▸ WHAT THE EXERCISE ASKS
Filter the lines below, keeping each one that holds "orange".

▸ MATERIAL FOR THE TASK

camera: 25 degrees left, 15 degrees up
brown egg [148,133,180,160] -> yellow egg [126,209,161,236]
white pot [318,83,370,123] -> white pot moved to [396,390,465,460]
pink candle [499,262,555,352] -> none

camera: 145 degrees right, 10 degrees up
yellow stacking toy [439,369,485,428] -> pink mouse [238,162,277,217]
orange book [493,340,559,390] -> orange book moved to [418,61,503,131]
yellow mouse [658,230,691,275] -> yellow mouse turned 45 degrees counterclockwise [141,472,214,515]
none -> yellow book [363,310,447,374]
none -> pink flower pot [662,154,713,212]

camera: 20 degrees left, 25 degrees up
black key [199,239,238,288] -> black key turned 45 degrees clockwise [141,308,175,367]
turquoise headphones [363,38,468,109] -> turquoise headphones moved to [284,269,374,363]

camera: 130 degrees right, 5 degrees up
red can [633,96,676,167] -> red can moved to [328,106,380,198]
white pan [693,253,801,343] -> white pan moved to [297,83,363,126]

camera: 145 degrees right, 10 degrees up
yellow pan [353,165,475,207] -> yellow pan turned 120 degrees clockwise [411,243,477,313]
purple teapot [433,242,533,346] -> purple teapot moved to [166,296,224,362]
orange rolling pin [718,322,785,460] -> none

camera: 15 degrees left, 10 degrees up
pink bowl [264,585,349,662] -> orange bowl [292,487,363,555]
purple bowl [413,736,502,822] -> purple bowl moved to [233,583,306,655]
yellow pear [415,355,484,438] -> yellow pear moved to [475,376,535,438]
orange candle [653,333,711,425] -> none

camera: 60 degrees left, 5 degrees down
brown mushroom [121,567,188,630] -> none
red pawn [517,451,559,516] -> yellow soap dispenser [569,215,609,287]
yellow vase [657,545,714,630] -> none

▸ ANSWER BOX
orange book [493,340,559,390] -> orange book moved to [418,61,503,131]
orange rolling pin [718,322,785,460] -> none
pink bowl [264,585,349,662] -> orange bowl [292,487,363,555]
orange candle [653,333,711,425] -> none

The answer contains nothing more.